=== Brief ===
Exactly the lines from the one containing "(195, 271) = (597, 283): blue" through the final line of the data are to be written out again, with nothing added.

=== Data block ===
-*-*-
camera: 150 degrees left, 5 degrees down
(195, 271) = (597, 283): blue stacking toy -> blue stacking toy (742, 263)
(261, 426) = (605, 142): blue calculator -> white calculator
-*-*-
=== Answer to the problem ===
(195, 271) = (597, 283): blue stacking toy -> blue stacking toy (742, 263)
(261, 426) = (605, 142): blue calculator -> white calculator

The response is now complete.